**Problem to solve**
Except for the pictures, write out all the records that follow exactly.

##### Information

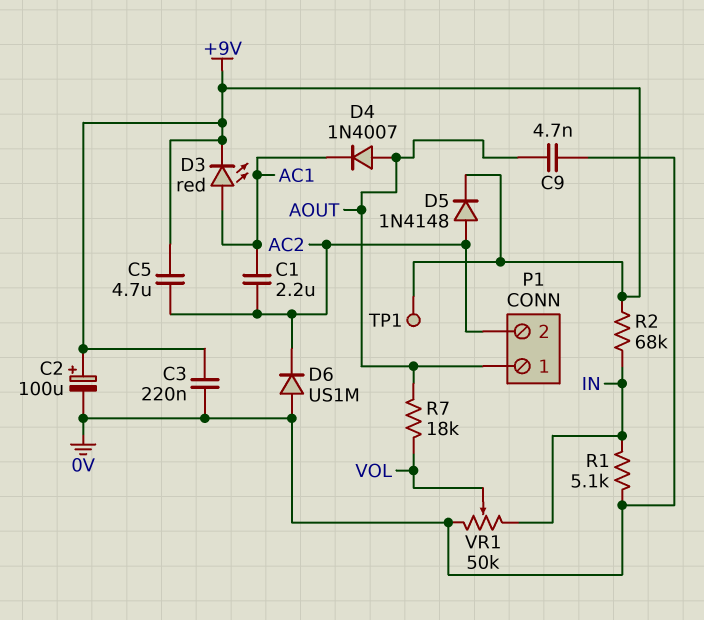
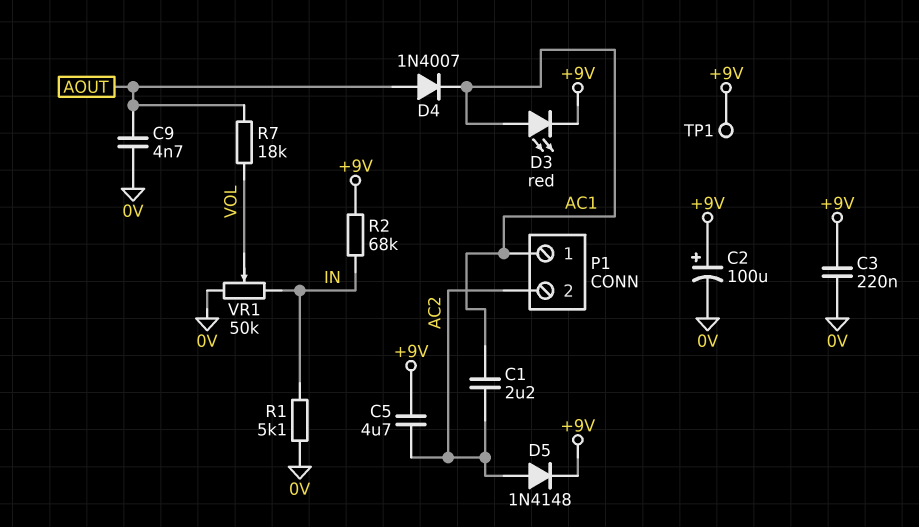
D6: diode US1M (A 0V, K AC2) -> none
P1 pin 1: AOUT -> AC1

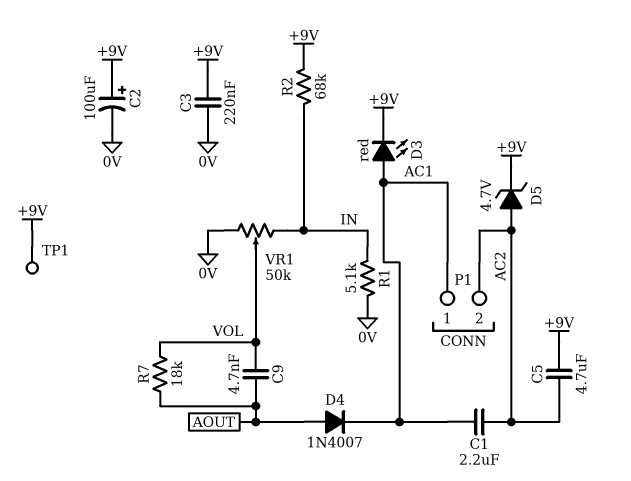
C9: 4.7nF (0V, AOUT) -> 4.7nF (AOUT, VOL)
D5: diode 1N4148 (A AC2, K +9V) -> zener 4.7V (A AC2, K +9V)

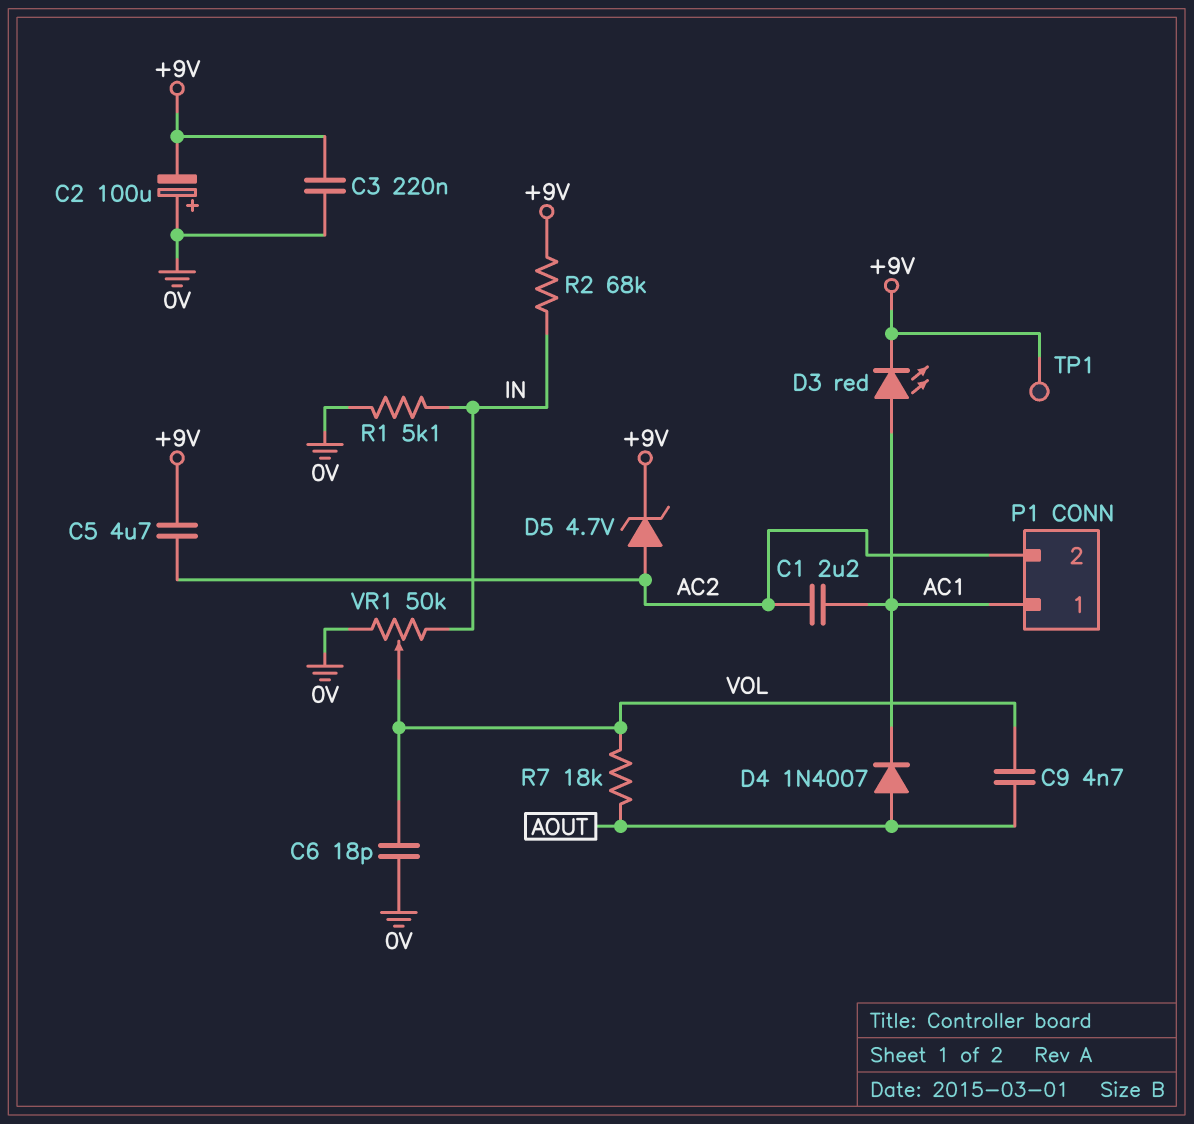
C2: 100uF (plus +9V, minus 0V) -> 100uF (plus 0V, minus +9V)
C6: none -> 18pF (0V, VOL)

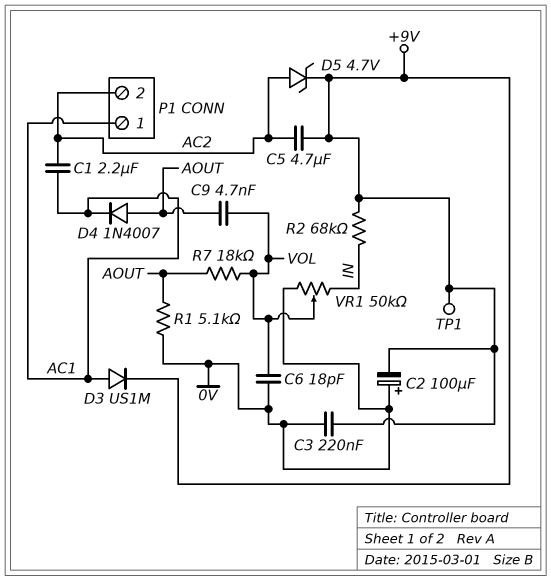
D3: LED red (A AC1, K +9V) -> diode US1M (A AC1, K +9V)
R1: 5.1k (0V, IN) -> 5.1k (0V, AOUT)

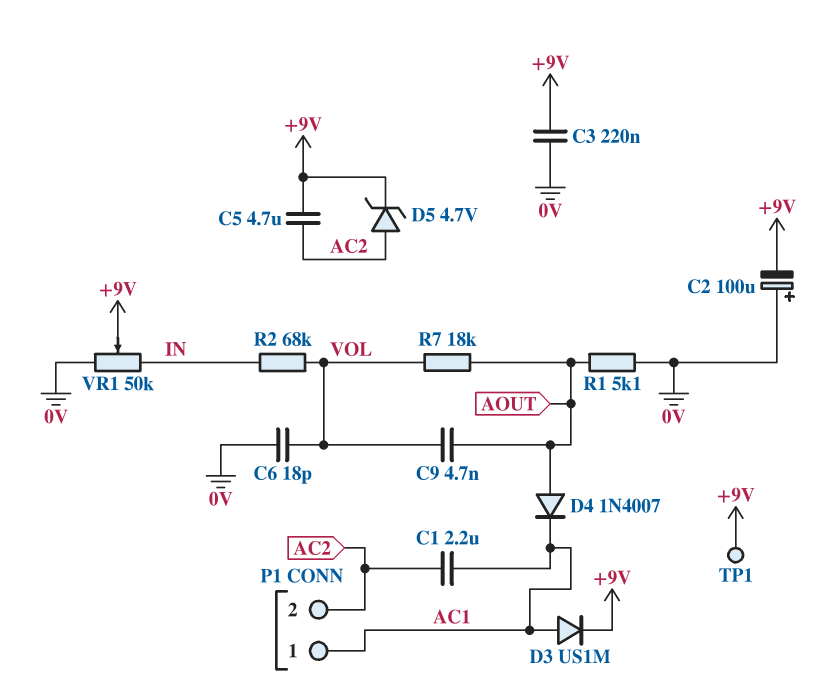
R2: 68k (+9V, IN) -> 68k (IN, VOL)
VR1: 50k (0V, IN, wiper VOL) -> 50k (0V, IN, wiper +9V)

##########

**Result of this task**
D6: diode US1M (A 0V, K AC2) -> none
P1 pin 1: AOUT -> AC1

C9: 4.7nF (0V, AOUT) -> 4.7nF (AOUT, VOL)
D5: diode 1N4148 (A AC2, K +9V) -> zener 4.7V (A AC2, K +9V)

C2: 100uF (plus +9V, minus 0V) -> 100uF (plus 0V, minus +9V)
C6: none -> 18pF (0V, VOL)

D3: LED red (A AC1, K +9V) -> diode US1M (A AC1, K +9V)
R1: 5.1k (0V, IN) -> 5.1k (0V, AOUT)

R2: 68k (+9V, IN) -> 68k (IN, VOL)
VR1: 50k (0V, IN, wiper VOL) -> 50k (0V, IN, wiper +9V)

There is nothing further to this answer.